Gather all lines from the material that contain the word "RFID".
>>>
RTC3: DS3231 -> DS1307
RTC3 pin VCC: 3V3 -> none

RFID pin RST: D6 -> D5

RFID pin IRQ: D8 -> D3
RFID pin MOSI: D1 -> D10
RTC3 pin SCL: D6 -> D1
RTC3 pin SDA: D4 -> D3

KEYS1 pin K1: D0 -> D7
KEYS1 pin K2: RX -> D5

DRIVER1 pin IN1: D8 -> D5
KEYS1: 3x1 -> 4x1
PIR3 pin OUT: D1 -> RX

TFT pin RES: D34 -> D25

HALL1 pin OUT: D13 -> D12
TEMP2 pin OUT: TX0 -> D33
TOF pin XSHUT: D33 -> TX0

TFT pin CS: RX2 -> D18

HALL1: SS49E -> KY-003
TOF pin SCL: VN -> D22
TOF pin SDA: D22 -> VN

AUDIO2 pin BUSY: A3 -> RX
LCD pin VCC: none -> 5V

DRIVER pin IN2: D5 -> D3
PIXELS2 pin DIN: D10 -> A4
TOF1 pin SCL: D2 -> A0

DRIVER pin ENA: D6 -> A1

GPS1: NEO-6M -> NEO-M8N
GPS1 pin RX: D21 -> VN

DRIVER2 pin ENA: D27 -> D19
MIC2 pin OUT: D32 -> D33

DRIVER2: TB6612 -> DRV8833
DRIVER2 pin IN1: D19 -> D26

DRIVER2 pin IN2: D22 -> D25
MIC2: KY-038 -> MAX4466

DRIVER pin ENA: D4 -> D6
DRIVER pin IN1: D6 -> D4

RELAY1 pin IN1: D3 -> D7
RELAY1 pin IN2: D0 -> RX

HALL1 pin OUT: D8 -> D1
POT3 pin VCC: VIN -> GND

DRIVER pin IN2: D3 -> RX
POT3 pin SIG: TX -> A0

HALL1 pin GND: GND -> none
<<<
- _ANSWER TO THIS EXERCISE_
RFID pin RST: D6 -> D5
RFID pin IRQ: D8 -> D3
RFID pin MOSI: D1 -> D10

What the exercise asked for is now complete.